Excerpts from a dataset
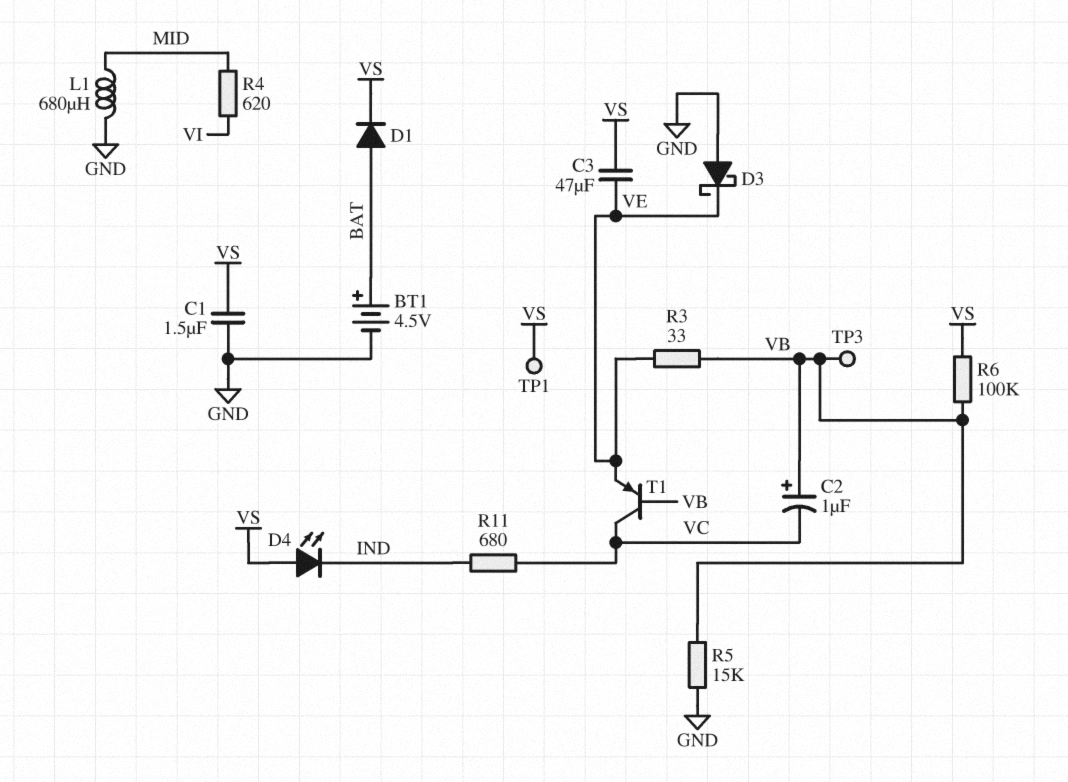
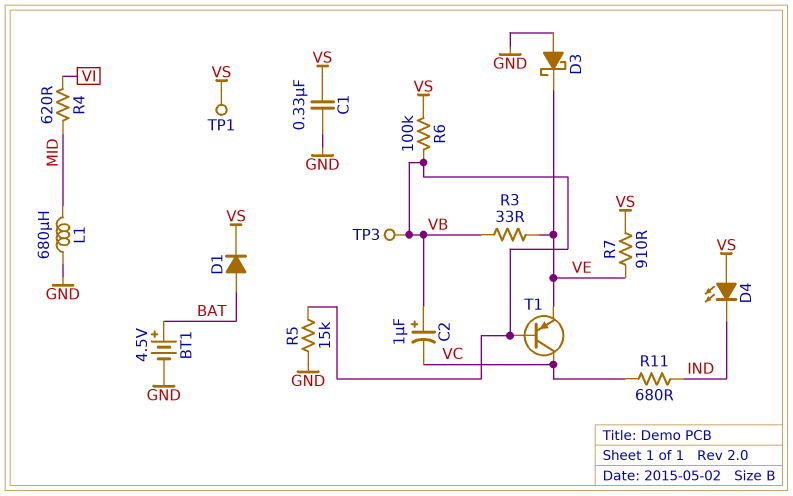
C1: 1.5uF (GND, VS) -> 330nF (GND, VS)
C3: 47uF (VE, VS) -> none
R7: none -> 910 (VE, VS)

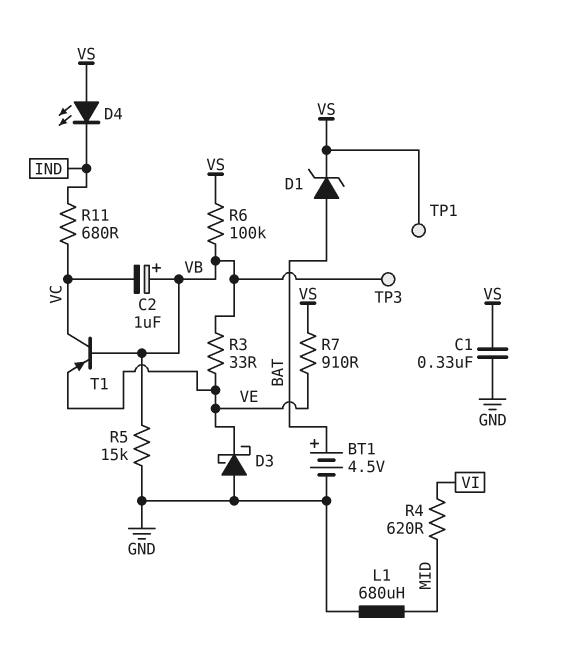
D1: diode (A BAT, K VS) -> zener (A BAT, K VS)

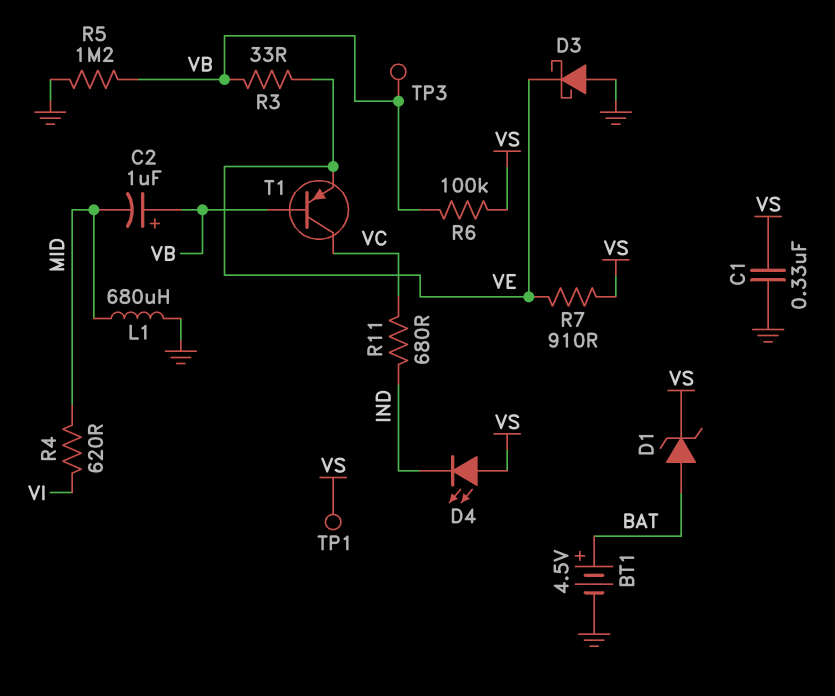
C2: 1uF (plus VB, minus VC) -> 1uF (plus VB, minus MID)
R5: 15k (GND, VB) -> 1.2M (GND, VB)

• _Work required_
What is needed is an exact copy of the lines from the one with "C3: 47uF (VE, VS) -> none" through the end of the data above, both included, minus any pictures.

• _Solution to this problem_
C3: 47uF (VE, VS) -> none
R7: none -> 910 (VE, VS)

D1: diode (A BAT, K VS) -> zener (A BAT, K VS)

C2: 1uF (plus VB, minus VC) -> 1uF (plus VB, minus MID)
R5: 15k (GND, VB) -> 1.2M (GND, VB)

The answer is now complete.